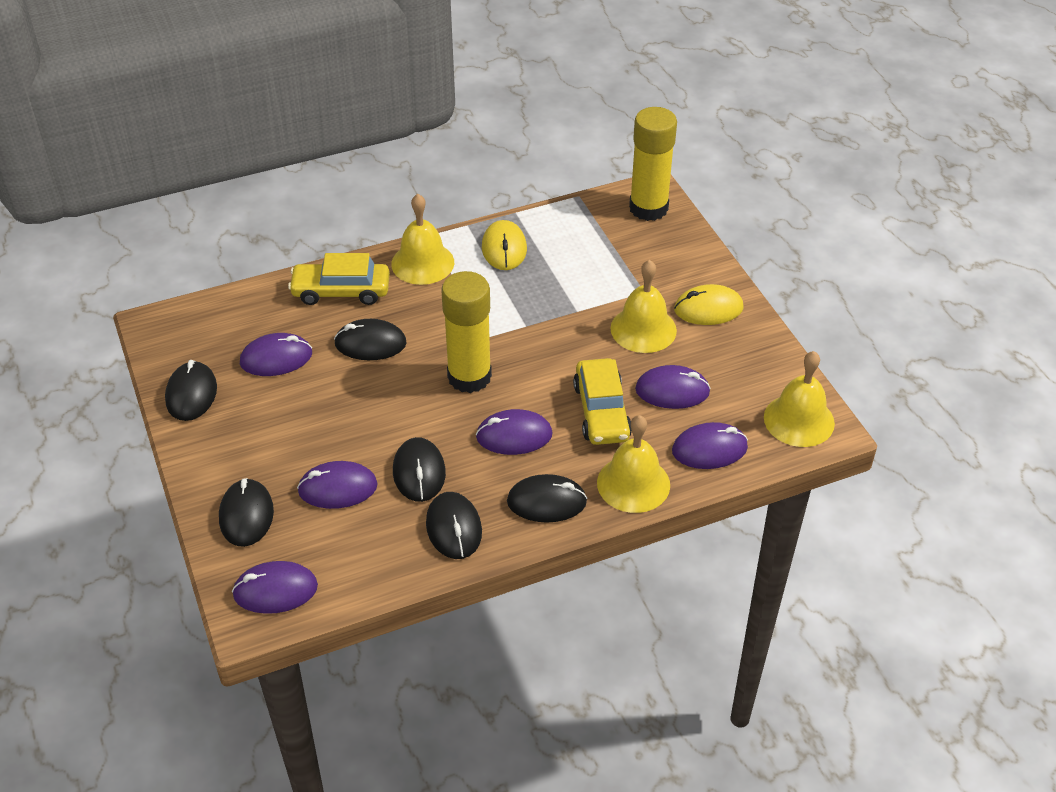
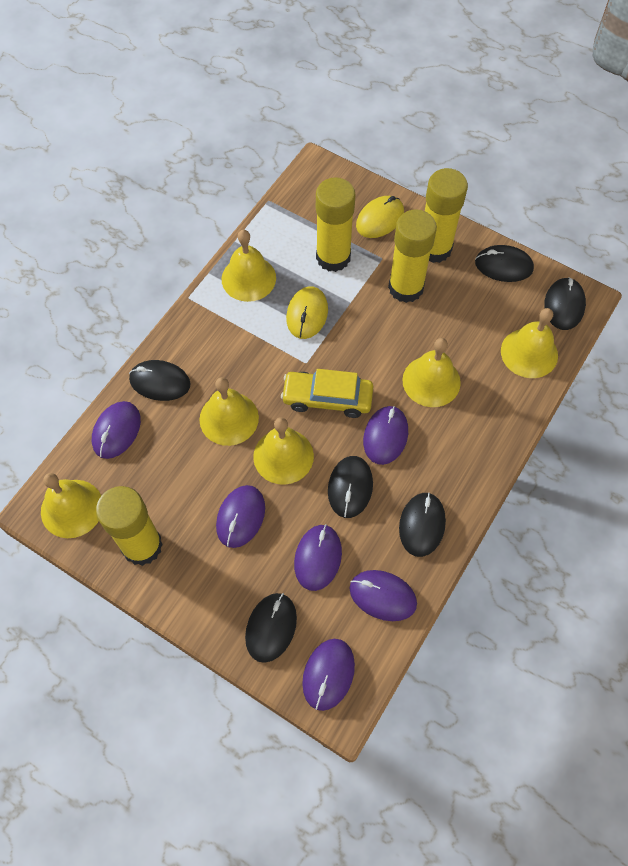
yellow bell: 4 -> 6
yellow car: 2 -> 1
yellow glue stick: 2 -> 4

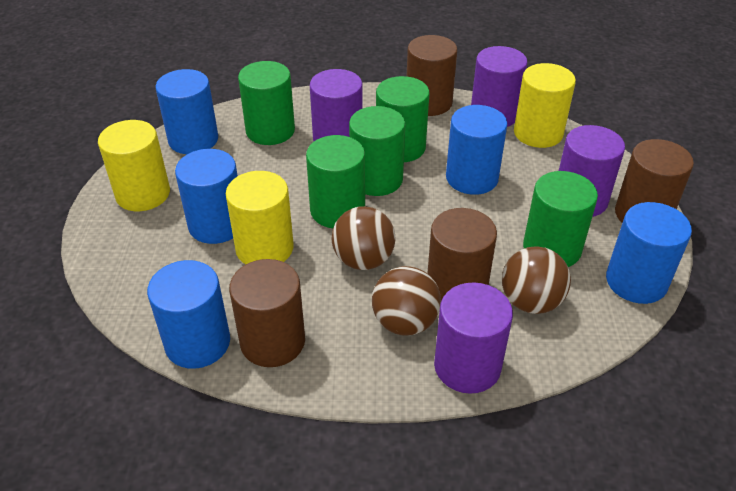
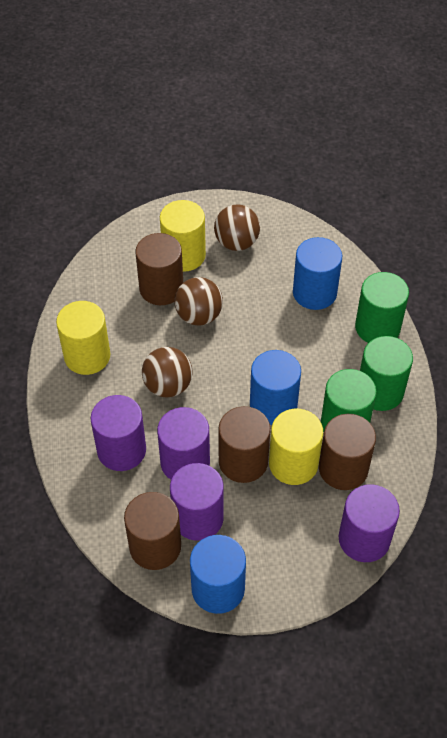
blue cylinder: 5 -> 3
green cylinder: 5 -> 3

********************

● **ABOUT THIS TASK**:
Lines containing the string "yellow" in the listing: say how many there are, giving only the number.

● **RESULT OF THIS TASK**:
3